Work out the number of lines below containing the word "test" and give nothing besides it.

** Opening Available records block **

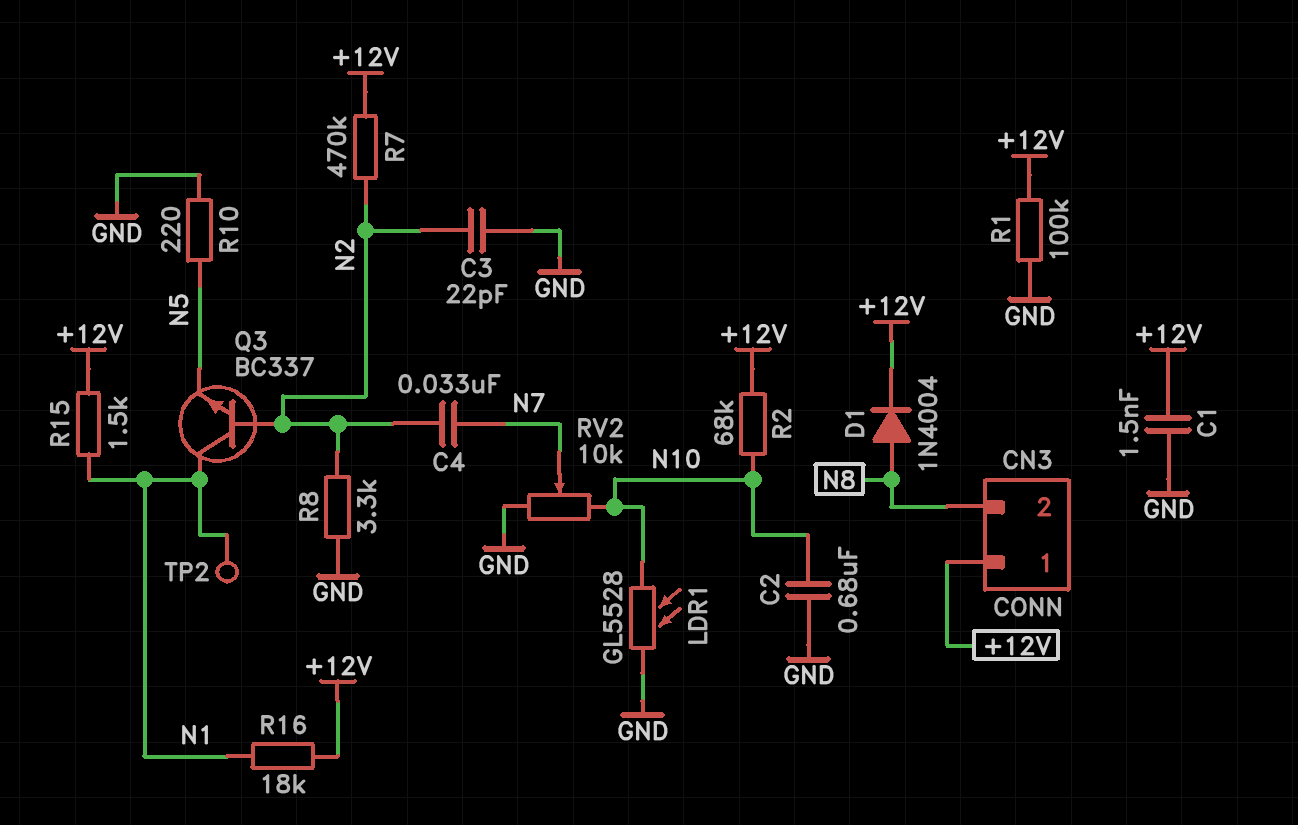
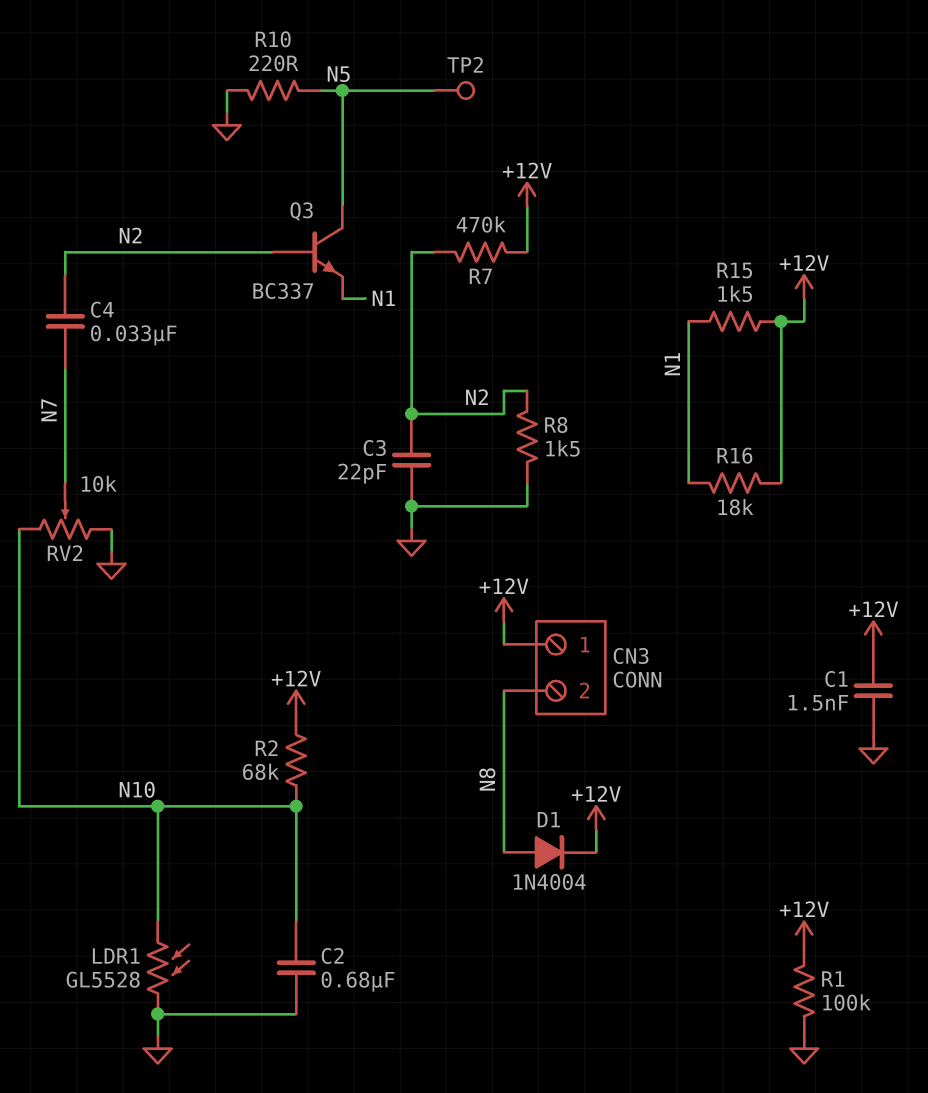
Q3: NPN BC337 (B N2, C N1, E N5) -> NPN BC337 (B N2, C N5, E N1)
R8: 3.3k (GND, N2) -> 1.5k (GND, N2)
TP2: test point (N1) -> test point (N5)

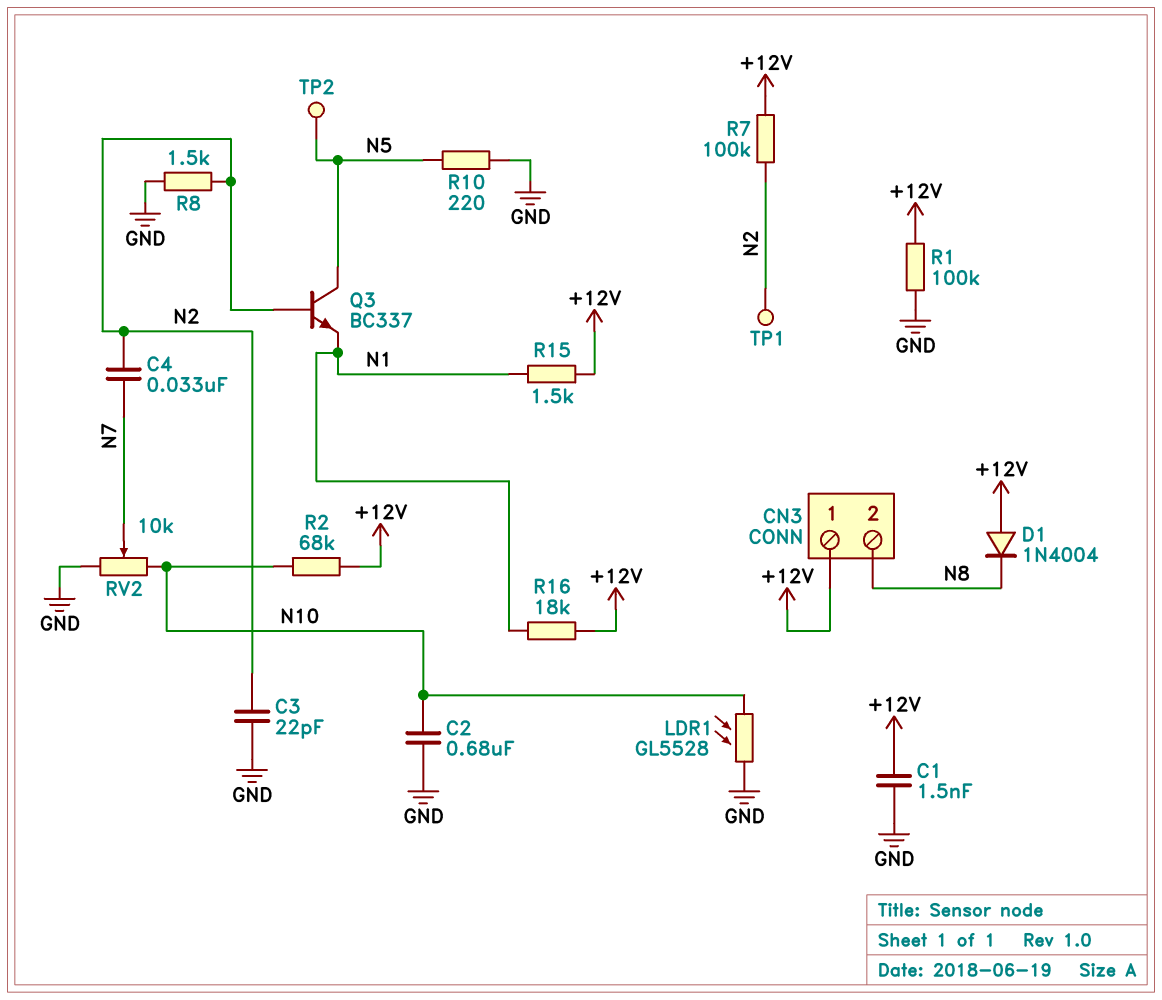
D1: diode 1N4004 (A N8, K +12V) -> diode 1N4004 (A +12V, K N8)
R7: 470k (+12V, N2) -> 100k (+12V, N2)
TP1: none -> test point (N2)

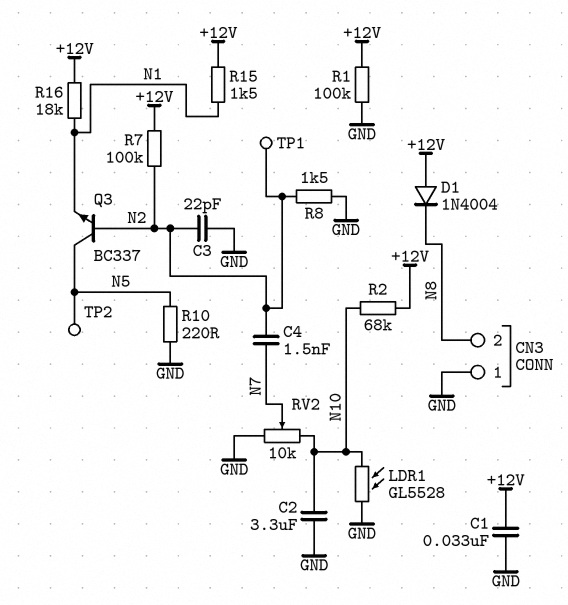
C1: 1.5nF (+12V, GND) -> 33nF (+12V, GND)
C2: 680nF (GND, N10) -> 3.3uF (GND, N10)
C4: 33nF (N2, N7) -> 1.5nF (N2, N7)
CN3 pin 1: +12V -> GND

** Closing Available records block **

- _Finished exercise_
2